Stored entries:
★ ★ ★ ★
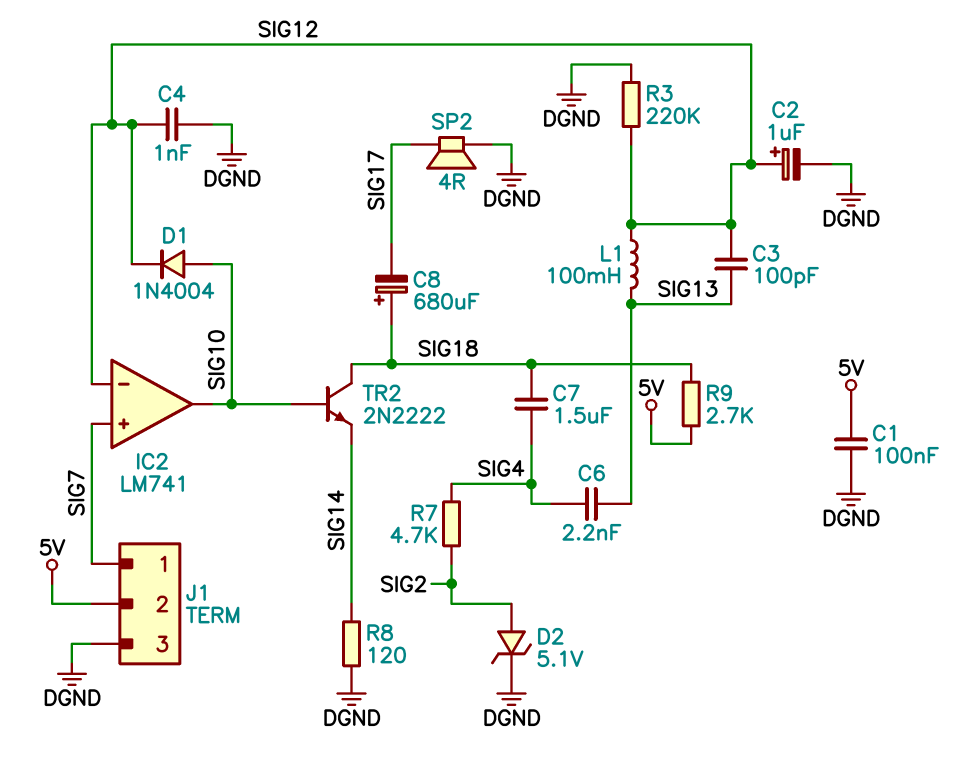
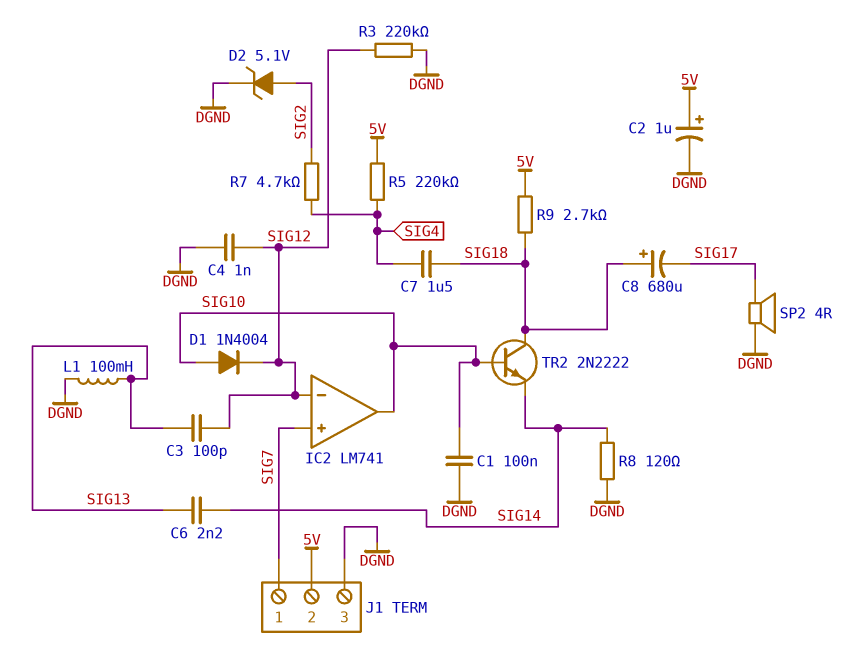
C1: 100nF (5V, DGND) -> 100nF (DGND, SIG10)
C2: 1uF (plus SIG12, minus DGND) -> 1uF (plus 5V, minus DGND)
C6: 2.2nF (SIG4, SIG13) -> 2.2nF (SIG13, SIG14)
L1: 100mH (SIG12, SIG13) -> 100mH (DGND, SIG13)
R5: none -> 220k (5V, SIG4)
★ ★ ★ ★
→ **PROMPT**: Reproduce the data above in full, exactly as it is, with the pictures left out.

→ **ANSWER FOR THIS EXERCISE**:
C1: 100nF (5V, DGND) -> 100nF (DGND, SIG10)
C2: 1uF (plus SIG12, minus DGND) -> 1uF (plus 5V, minus DGND)
C6: 2.2nF (SIG4, SIG13) -> 2.2nF (SIG13, SIG14)
L1: 100mH (SIG12, SIG13) -> 100mH (DGND, SIG13)
R5: none -> 220k (5V, SIG4)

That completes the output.